▶ What the task asks
The output is the lines below from the one with "RV2: 100k (0V, VO, wiper" through the one with "L1: 10mH (VO, VOL) -> 10mH (MID, VO)", both included, printed exactly and with no other line.
══ Input for this task
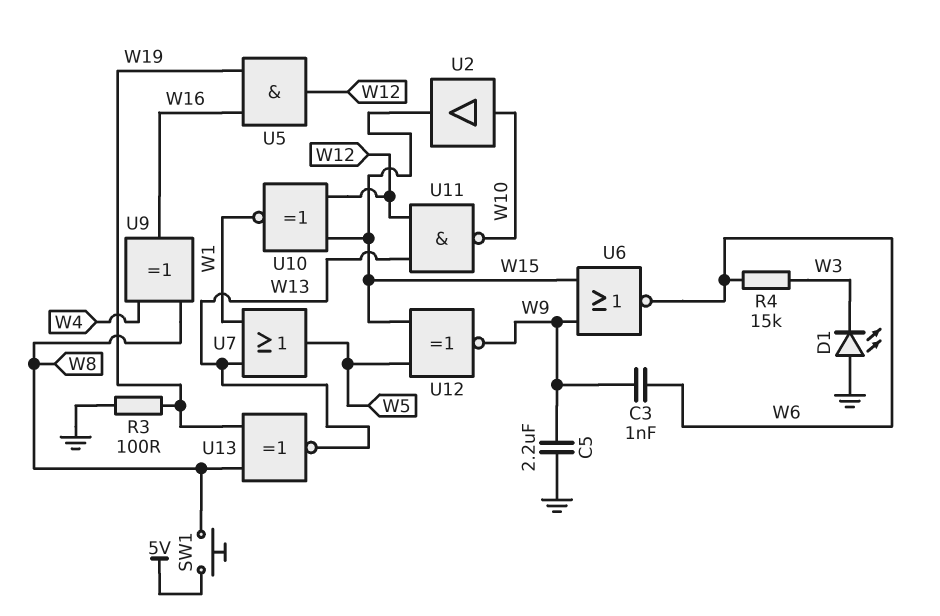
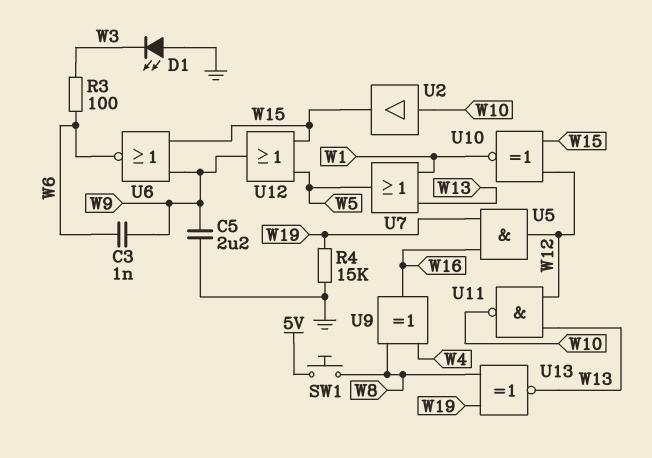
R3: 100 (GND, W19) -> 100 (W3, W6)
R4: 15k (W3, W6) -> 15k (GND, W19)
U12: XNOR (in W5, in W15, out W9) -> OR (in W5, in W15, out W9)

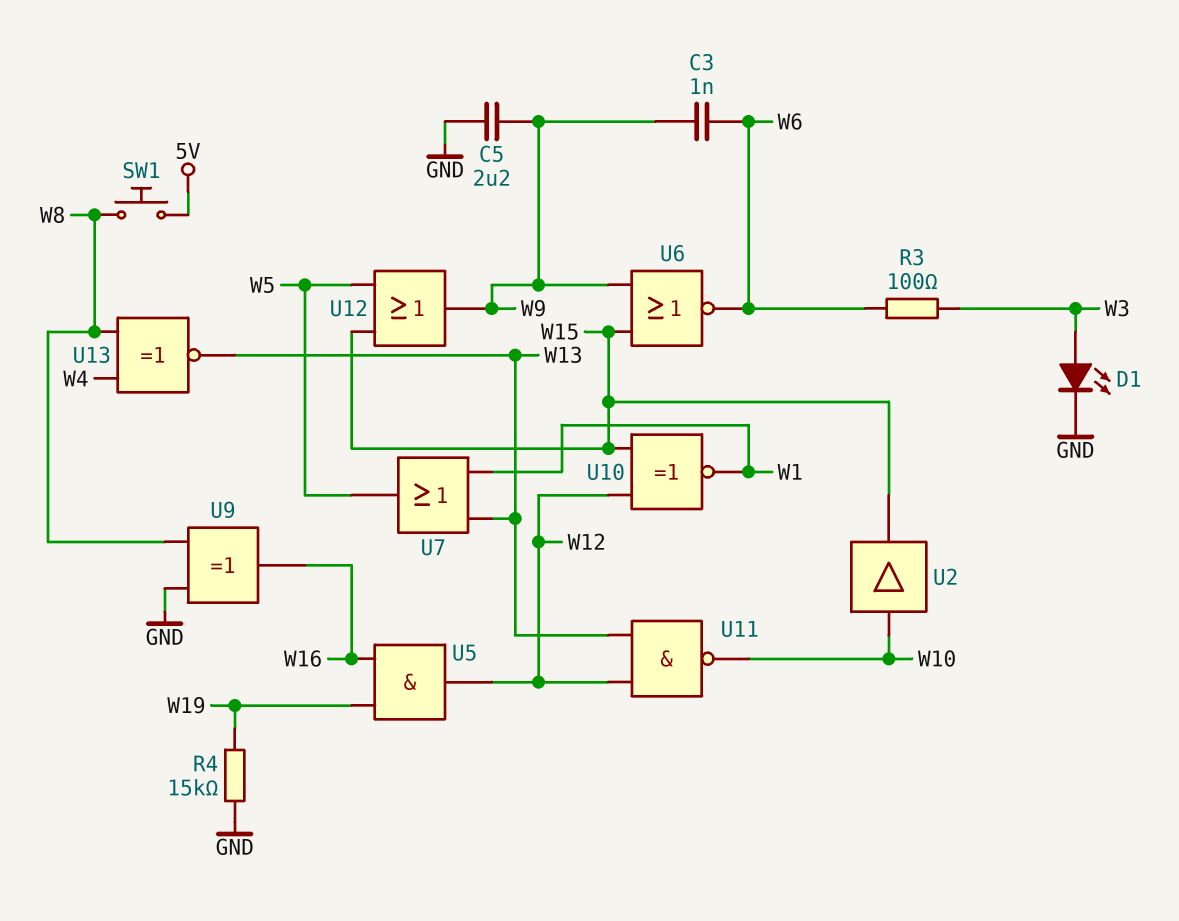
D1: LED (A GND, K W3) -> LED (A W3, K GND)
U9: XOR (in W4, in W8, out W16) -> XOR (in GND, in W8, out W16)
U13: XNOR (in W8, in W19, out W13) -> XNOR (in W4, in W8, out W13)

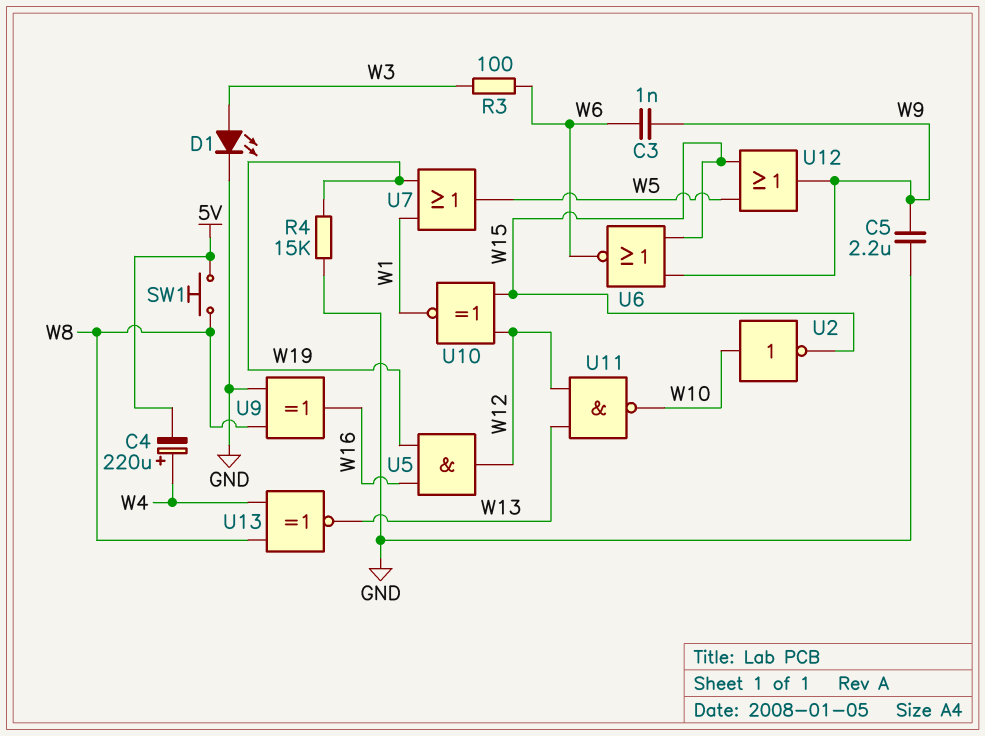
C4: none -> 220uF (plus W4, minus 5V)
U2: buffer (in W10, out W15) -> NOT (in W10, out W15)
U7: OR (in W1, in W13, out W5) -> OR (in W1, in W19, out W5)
════
══ Input for this task
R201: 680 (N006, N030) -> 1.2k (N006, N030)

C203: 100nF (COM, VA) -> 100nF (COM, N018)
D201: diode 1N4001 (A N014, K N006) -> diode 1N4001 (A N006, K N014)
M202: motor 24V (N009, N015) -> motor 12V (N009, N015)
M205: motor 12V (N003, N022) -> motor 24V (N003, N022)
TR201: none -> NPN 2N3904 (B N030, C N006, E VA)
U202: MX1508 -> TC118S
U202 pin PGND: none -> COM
════
══ Input for this task
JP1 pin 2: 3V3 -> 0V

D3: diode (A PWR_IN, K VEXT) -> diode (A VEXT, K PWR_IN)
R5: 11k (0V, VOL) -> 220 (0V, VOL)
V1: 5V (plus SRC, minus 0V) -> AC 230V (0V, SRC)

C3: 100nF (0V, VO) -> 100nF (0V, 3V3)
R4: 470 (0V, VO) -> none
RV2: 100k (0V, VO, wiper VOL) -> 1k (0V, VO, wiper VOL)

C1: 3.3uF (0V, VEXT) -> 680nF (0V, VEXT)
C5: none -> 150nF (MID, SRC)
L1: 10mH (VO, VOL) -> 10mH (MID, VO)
════
▶ Output for this exercise
RV2: 100k (0V, VO, wiper VOL) -> 1k (0V, VO, wiper VOL)

C1: 3.3uF (0V, VEXT) -> 680nF (0V, VEXT)
C5: none -> 150nF (MID, SRC)
L1: 10mH (VO, VOL) -> 10mH (MID, VO)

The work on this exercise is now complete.